GIVEN DATA Block Start
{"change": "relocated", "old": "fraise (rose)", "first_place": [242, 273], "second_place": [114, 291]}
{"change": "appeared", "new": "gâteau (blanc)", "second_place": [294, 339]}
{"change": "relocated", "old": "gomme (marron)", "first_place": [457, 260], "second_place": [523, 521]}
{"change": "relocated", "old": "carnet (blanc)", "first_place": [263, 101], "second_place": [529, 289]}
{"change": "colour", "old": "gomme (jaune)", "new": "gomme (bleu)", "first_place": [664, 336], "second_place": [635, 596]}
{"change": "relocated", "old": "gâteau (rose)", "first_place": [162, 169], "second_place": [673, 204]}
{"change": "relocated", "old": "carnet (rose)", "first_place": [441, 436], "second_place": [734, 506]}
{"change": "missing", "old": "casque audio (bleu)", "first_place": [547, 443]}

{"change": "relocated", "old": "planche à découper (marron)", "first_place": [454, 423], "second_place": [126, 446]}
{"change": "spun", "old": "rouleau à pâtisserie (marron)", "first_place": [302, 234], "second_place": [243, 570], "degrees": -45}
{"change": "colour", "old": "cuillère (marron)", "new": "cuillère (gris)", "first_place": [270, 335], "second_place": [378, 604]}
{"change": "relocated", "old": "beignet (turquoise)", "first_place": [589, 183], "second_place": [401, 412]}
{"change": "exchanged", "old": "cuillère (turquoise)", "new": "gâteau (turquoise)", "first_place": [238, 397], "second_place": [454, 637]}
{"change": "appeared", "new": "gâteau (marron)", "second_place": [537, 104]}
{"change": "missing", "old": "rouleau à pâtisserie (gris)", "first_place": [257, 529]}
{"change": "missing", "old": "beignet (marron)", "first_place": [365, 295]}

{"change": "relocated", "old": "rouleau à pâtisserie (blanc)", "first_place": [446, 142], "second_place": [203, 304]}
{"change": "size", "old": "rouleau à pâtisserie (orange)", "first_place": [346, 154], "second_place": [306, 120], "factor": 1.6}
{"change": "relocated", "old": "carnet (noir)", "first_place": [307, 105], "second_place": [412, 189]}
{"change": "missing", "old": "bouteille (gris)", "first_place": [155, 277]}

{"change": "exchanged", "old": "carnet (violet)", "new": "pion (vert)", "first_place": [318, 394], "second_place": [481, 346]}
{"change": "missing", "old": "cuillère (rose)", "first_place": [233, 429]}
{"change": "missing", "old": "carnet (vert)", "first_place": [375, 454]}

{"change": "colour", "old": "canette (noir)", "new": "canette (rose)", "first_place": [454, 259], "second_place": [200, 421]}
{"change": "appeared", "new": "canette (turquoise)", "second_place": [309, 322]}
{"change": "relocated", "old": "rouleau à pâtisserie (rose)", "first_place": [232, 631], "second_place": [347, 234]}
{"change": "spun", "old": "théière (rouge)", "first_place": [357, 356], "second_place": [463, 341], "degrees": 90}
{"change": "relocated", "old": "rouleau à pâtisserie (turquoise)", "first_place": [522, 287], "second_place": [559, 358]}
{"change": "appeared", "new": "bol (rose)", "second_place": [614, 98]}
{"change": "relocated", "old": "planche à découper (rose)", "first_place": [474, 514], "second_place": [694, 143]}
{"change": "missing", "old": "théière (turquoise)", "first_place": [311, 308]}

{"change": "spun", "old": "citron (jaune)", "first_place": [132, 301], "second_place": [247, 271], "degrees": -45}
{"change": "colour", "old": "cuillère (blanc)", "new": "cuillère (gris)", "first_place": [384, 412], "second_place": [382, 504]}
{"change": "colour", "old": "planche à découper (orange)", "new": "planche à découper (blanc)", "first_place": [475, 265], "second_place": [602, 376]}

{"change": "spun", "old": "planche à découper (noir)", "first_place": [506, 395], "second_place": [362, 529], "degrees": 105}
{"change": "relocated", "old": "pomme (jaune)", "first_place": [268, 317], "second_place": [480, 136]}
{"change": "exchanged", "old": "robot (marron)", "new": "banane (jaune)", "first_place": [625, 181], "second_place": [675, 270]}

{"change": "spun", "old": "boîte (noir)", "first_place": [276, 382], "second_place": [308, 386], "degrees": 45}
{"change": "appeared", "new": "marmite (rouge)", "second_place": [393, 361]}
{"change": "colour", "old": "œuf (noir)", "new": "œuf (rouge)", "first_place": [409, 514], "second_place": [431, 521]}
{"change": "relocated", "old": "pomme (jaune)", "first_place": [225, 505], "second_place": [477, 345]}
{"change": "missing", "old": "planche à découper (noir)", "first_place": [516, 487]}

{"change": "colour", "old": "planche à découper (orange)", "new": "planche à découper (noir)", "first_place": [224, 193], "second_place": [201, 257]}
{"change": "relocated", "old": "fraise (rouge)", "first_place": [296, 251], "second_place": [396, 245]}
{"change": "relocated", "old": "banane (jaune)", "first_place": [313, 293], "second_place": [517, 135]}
GIVEN DATA Block End
** ABOUT THIS TASK **
The response has to match the data exactly, line for line.

** EXERCISE RESPONSE **
{"change": "relocated", "old": "fraise (rose)", "first_place": [242, 273], "second_place": [114, 291]}
{"change": "appeared", "new": "gâteau (blanc)", "second_place": [294, 339]}
{"change": "relocated", "old": "gomme (marron)", "first_place": [457, 260], "second_place": [523, 521]}
{"change": "relocated", "old": "carnet (blanc)", "first_place": [263, 101], "second_place": [529, 289]}
{"change": "colour", "old": "gomme (jaune)", "new": "gomme (bleu)", "first_place": [664, 336], "second_place": [635, 596]}
{"change": "relocated", "old": "gâteau (rose)", "first_place": [162, 169], "second_place": [673, 204]}
{"change": "relocated", "old": "carnet (rose)", "first_place": [441, 436], "second_place": [734, 506]}
{"change": "missing", "old": "casque audio (bleu)", "first_place": [547, 443]}

{"change": "relocated", "old": "planche à découper (marron)", "first_place": [454, 423], "second_place": [126, 446]}
{"change": "spun", "old": "rouleau à pâtisserie (marron)", "first_place": [302, 234], "second_place": [243, 570], "degrees": -45}
{"change": "colour", "old": "cuillère (marron)", "new": "cuillère (gris)", "first_place": [270, 335], "second_place": [378, 604]}
{"change": "relocated", "old": "beignet (turquoise)", "first_place": [589, 183], "second_place": [401, 412]}
{"change": "exchanged", "old": "cuillère (turquoise)", "new": "gâteau (turquoise)", "first_place": [238, 397], "second_place": [454, 637]}
{"change": "appeared", "new": "gâteau (marron)", "second_place": [537, 104]}
{"change": "missing", "old": "rouleau à pâtisserie (gris)", "first_place": [257, 529]}
{"change": "missing", "old": "beignet (marron)", "first_place": [365, 295]}

{"change": "relocated", "old": "rouleau à pâtisserie (blanc)", "first_place": [446, 142], "second_place": [203, 304]}
{"change": "size", "old": "rouleau à pâtisserie (orange)", "first_place": [346, 154], "second_place": [306, 120], "factor": 1.6}
{"change": "relocated", "old": "carnet (noir)", "first_place": [307, 105], "second_place": [412, 189]}
{"change": "missing", "old": "bouteille (gris)", "first_place": [155, 277]}

{"change": "exchanged", "old": "carnet (violet)", "new": "pion (vert)", "first_place": [318, 394], "second_place": [481, 346]}
{"change": "missing", "old": "cuillère (rose)", "first_place": [233, 429]}
{"change": "missing", "old": "carnet (vert)", "first_place": [375, 454]}

{"change": "colour", "old": "canette (noir)", "new": "canette (rose)", "first_place": [454, 259], "second_place": [200, 421]}
{"change": "appeared", "new": "canette (turquoise)", "second_place": [309, 322]}
{"change": "relocated", "old": "rouleau à pâtisserie (rose)", "first_place": [232, 631], "second_place": [347, 234]}
{"change": "spun", "old": "théière (rouge)", "first_place": [357, 356], "second_place": [463, 341], "degrees": 90}
{"change": "relocated", "old": "rouleau à pâtisserie (turquoise)", "first_place": [522, 287], "second_place": [559, 358]}
{"change": "appeared", "new": "bol (rose)", "second_place": [614, 98]}
{"change": "relocated", "old": "planche à découper (rose)", "first_place": [474, 514], "second_place": [694, 143]}
{"change": "missing", "old": "théière (turquoise)", "first_place": [311, 308]}

{"change": "spun", "old": "citron (jaune)", "first_place": [132, 301], "second_place": [247, 271], "degrees": -45}
{"change": "colour", "old": "cuillère (blanc)", "new": "cuillère (gris)", "first_place": [384, 412], "second_place": [382, 504]}
{"change": "colour", "old": "planche à découper (orange)", "new": "planche à découper (blanc)", "first_place": [475, 265], "second_place": [602, 376]}

{"change": "spun", "old": "planche à découper (noir)", "first_place": [506, 395], "second_place": [362, 529], "degrees": 105}
{"change": "relocated", "old": "pomme (jaune)", "first_place": [268, 317], "second_place": [480, 136]}
{"change": "exchanged", "old": "robot (marron)", "new": "banane (jaune)", "first_place": [625, 181], "second_place": [675, 270]}

{"change": "spun", "old": "boîte (noir)", "first_place": [276, 382], "second_place": [308, 386], "degrees": 45}
{"change": "appeared", "new": "marmite (rouge)", "second_place": [393, 361]}
{"change": "colour", "old": "œuf (noir)", "new": "œuf (rouge)", "first_place": [409, 514], "second_place": [431, 521]}
{"change": "relocated", "old": "pomme (jaune)", "first_place": [225, 505], "second_place": [477, 345]}
{"change": "missing", "old": "planche à découper (noir)", "first_place": [516, 487]}

{"change": "colour", "old": "planche à découper (orange)", "new": "planche à découper (noir)", "first_place": [224, 193], "second_place": [201, 257]}
{"change": "relocated", "old": "fraise (rouge)", "first_place": [296, 251], "second_place": [396, 245]}
{"change": "relocated", "old": "banane (jaune)", "first_place": [313, 293], "second_place": [517, 135]}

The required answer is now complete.